→ Problem
Could you show each line of the records that contains the word "cone"?

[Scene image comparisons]
--

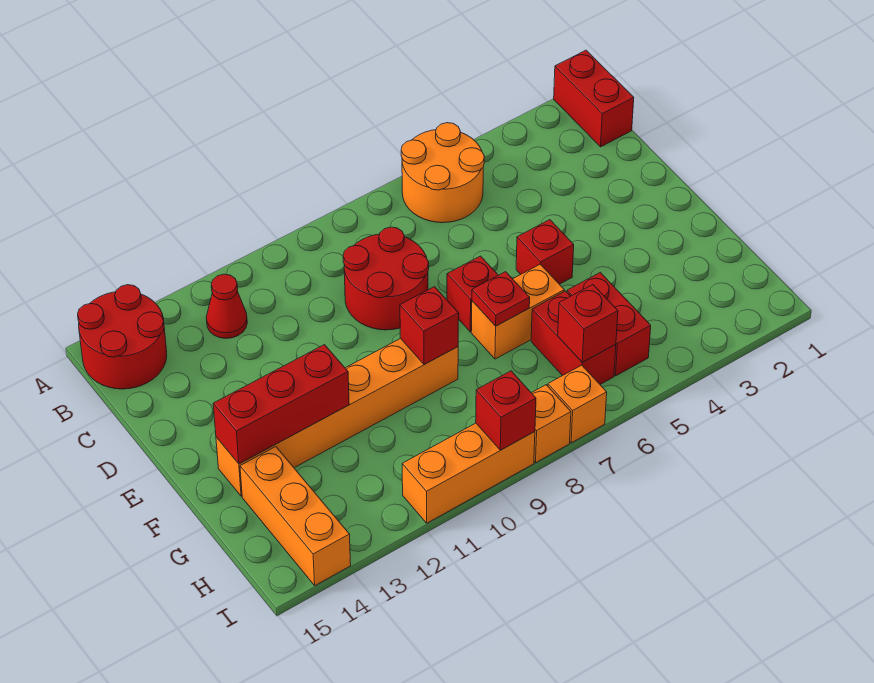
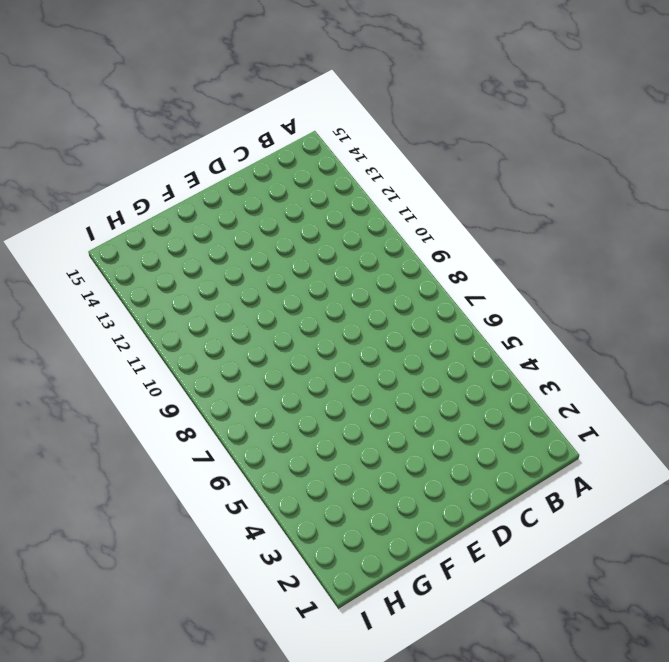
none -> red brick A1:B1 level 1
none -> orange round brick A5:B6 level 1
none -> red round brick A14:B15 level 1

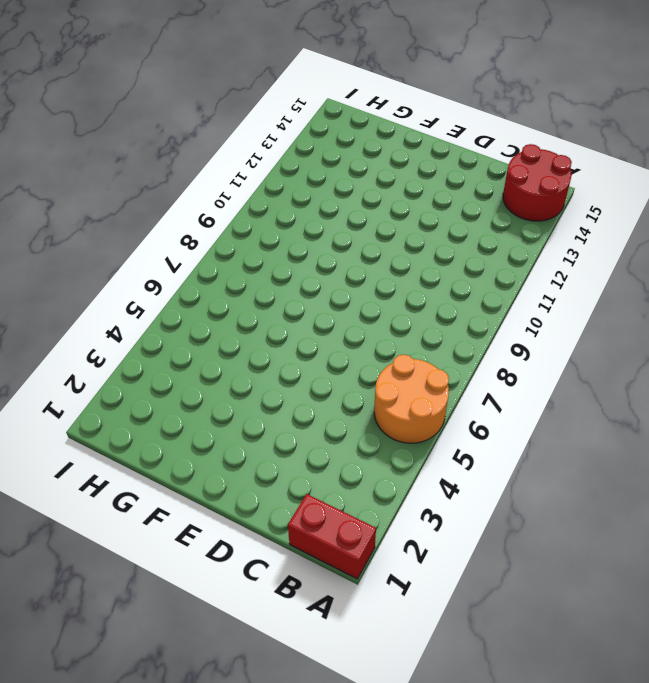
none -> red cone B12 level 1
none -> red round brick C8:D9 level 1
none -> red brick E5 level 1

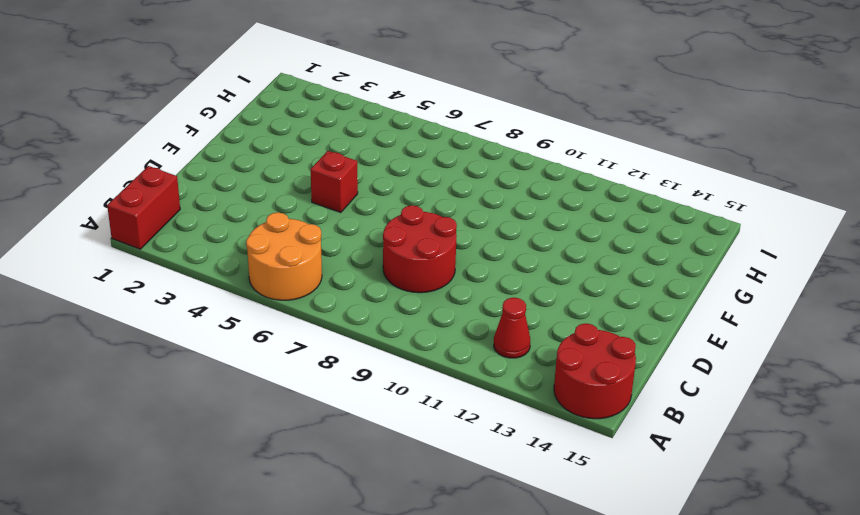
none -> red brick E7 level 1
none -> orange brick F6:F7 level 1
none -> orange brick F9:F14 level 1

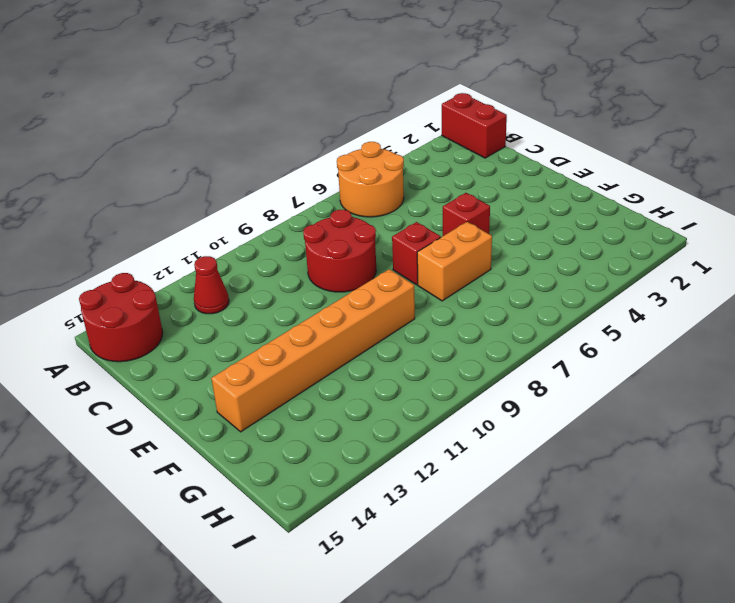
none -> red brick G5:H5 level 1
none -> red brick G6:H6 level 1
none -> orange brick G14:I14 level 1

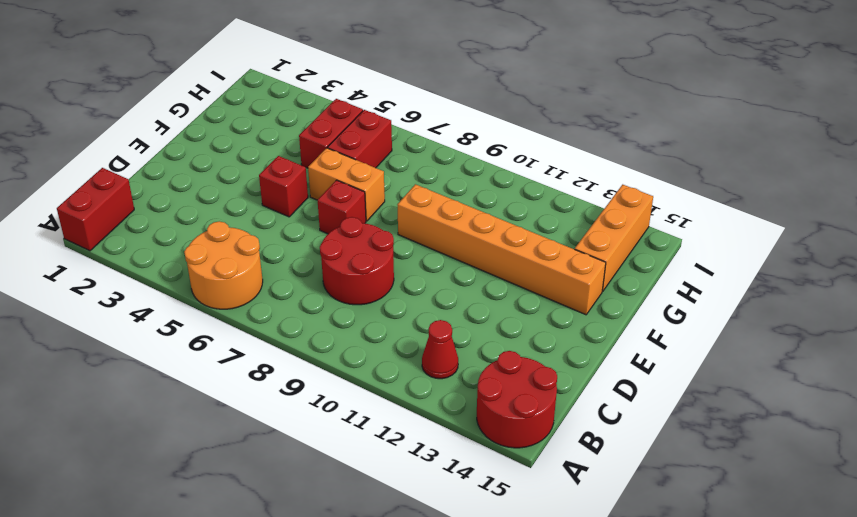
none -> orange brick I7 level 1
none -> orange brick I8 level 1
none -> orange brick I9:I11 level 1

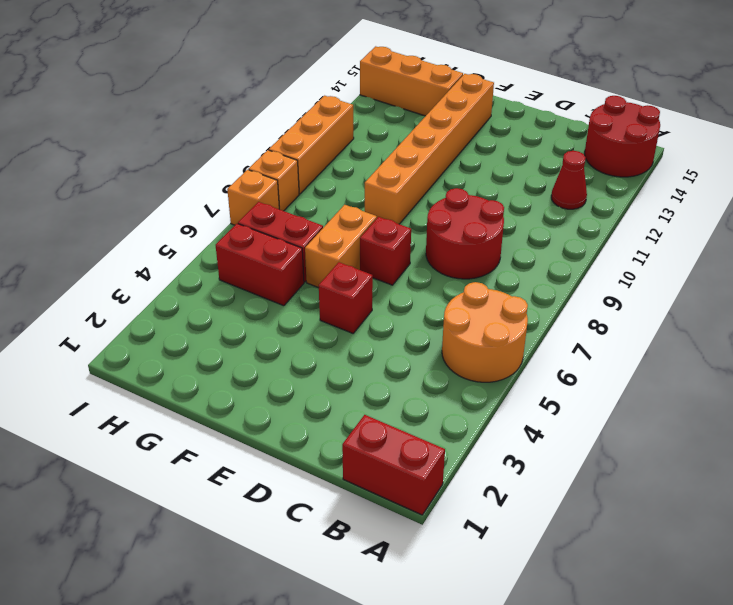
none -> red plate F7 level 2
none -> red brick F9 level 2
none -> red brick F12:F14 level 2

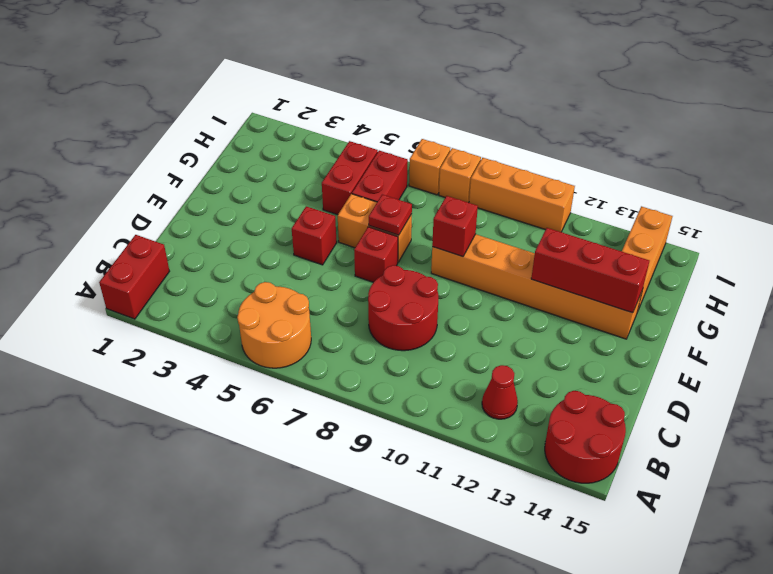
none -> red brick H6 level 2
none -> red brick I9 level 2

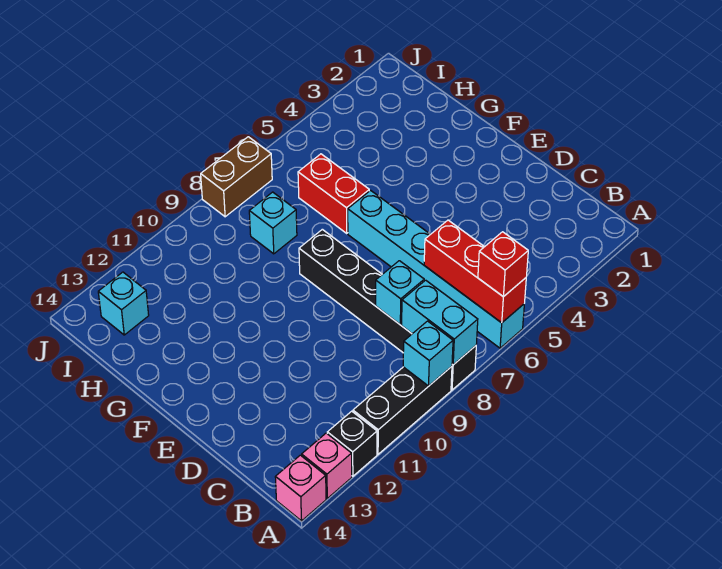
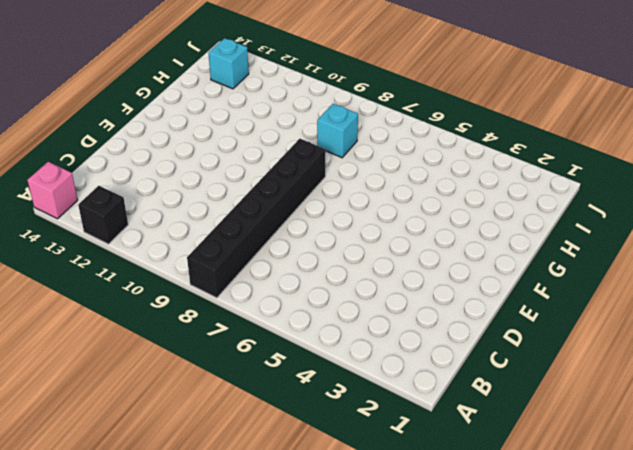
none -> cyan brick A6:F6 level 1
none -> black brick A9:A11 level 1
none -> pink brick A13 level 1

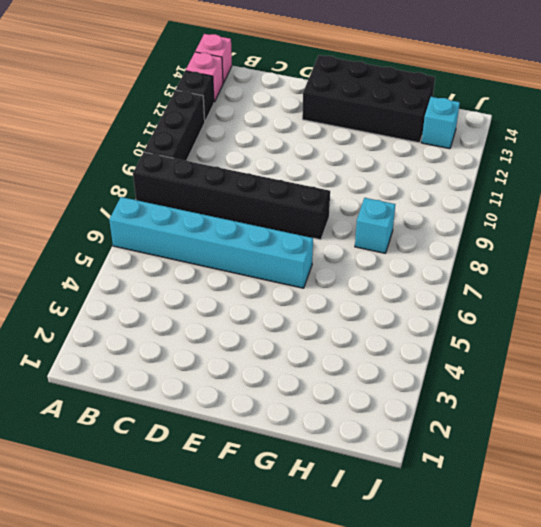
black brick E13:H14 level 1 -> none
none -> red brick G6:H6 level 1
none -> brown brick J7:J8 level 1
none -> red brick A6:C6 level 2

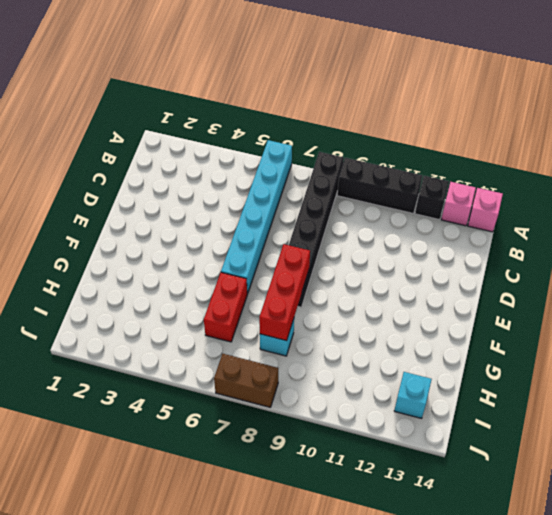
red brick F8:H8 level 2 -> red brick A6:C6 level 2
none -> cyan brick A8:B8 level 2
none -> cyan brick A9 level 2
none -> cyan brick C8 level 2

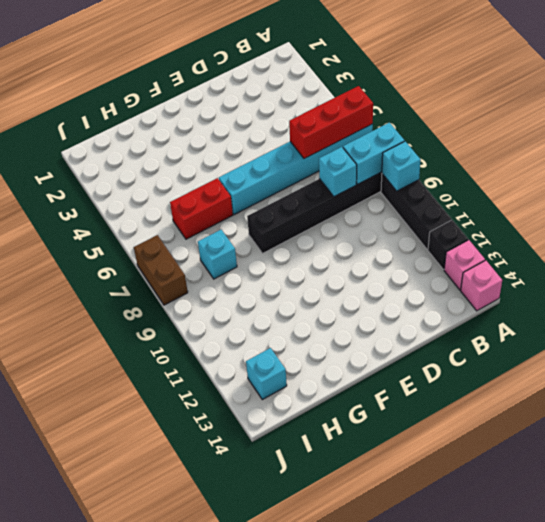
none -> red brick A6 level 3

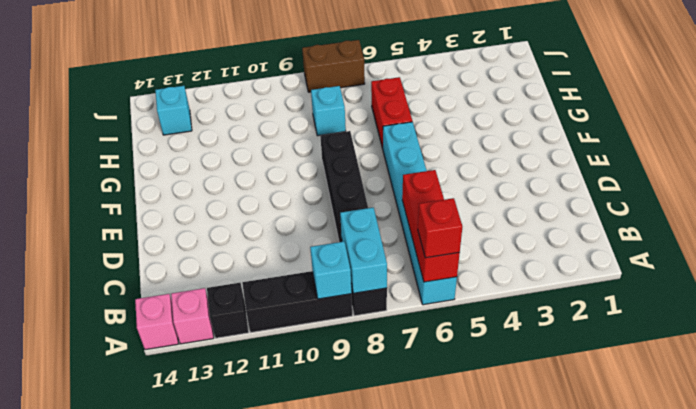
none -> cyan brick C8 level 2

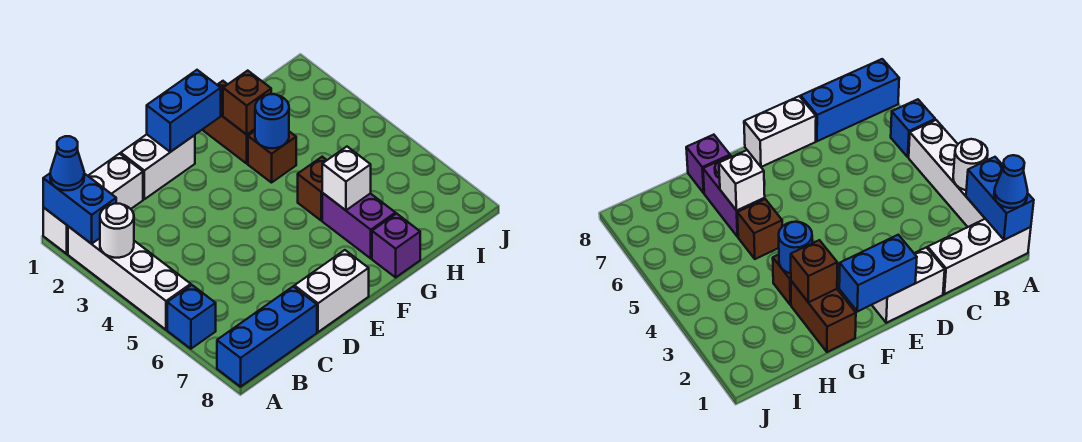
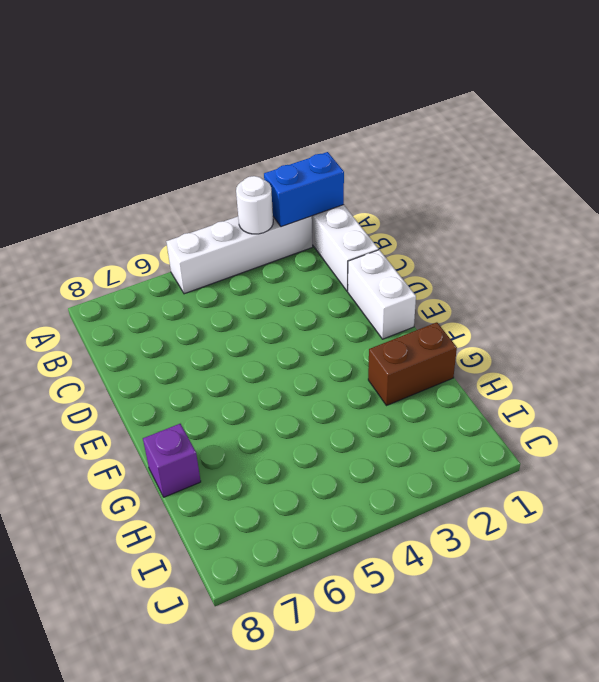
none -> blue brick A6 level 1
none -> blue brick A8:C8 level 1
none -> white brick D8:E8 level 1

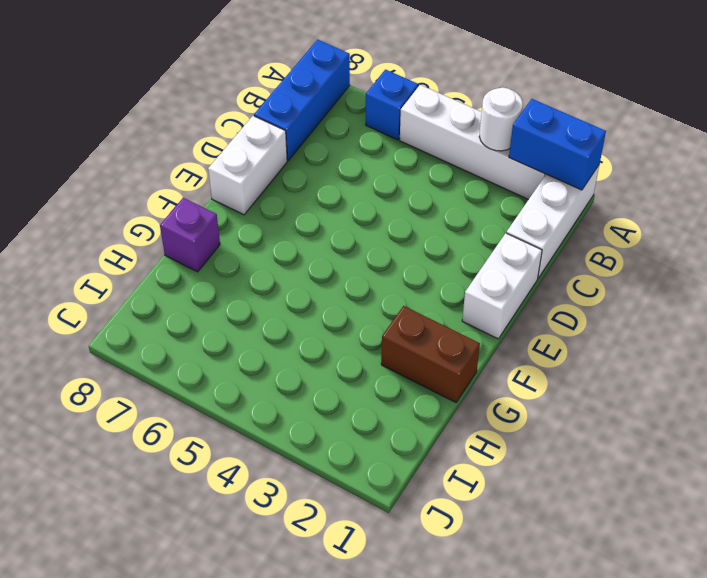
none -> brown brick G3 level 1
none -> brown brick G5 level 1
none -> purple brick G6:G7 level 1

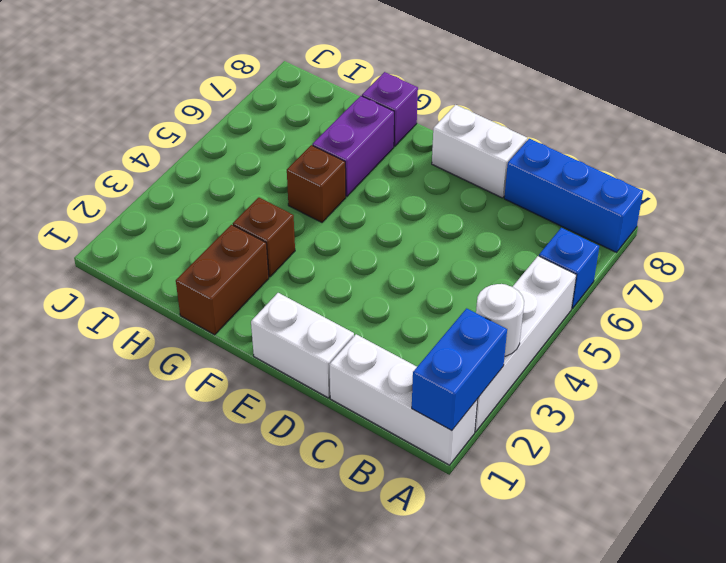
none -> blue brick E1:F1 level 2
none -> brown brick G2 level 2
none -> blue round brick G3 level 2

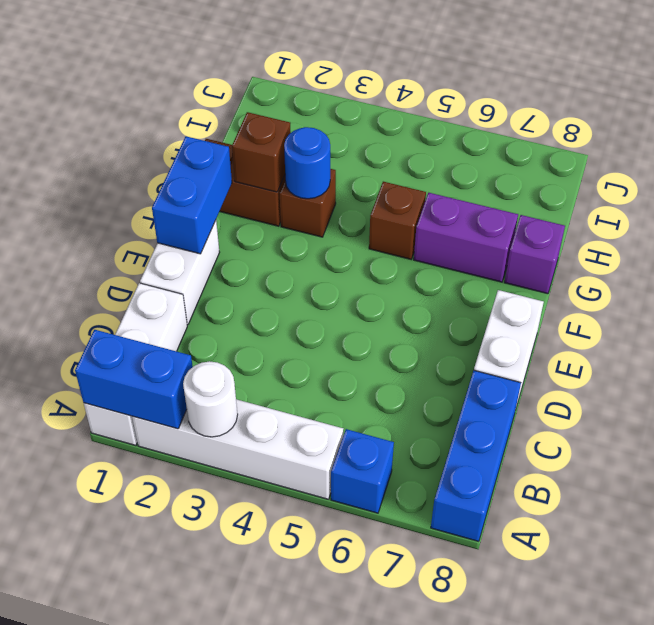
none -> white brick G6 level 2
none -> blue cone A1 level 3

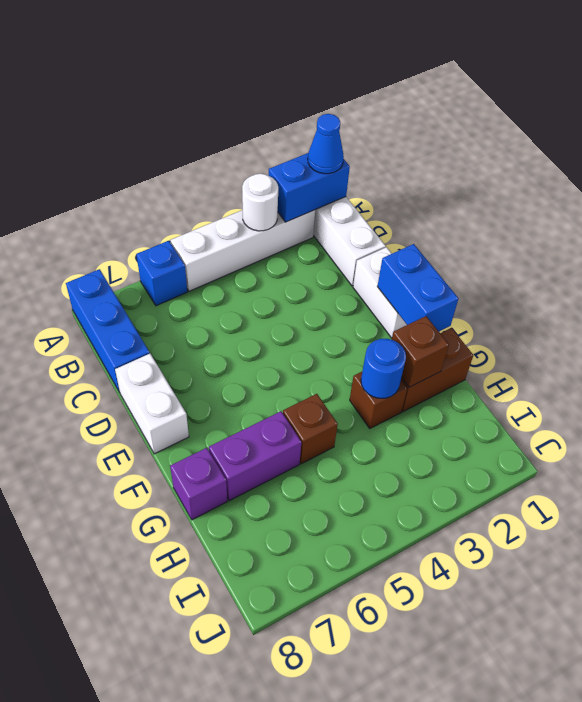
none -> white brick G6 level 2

--

→ Response
none -> red cone B12 level 1
none -> blue cone A1 level 3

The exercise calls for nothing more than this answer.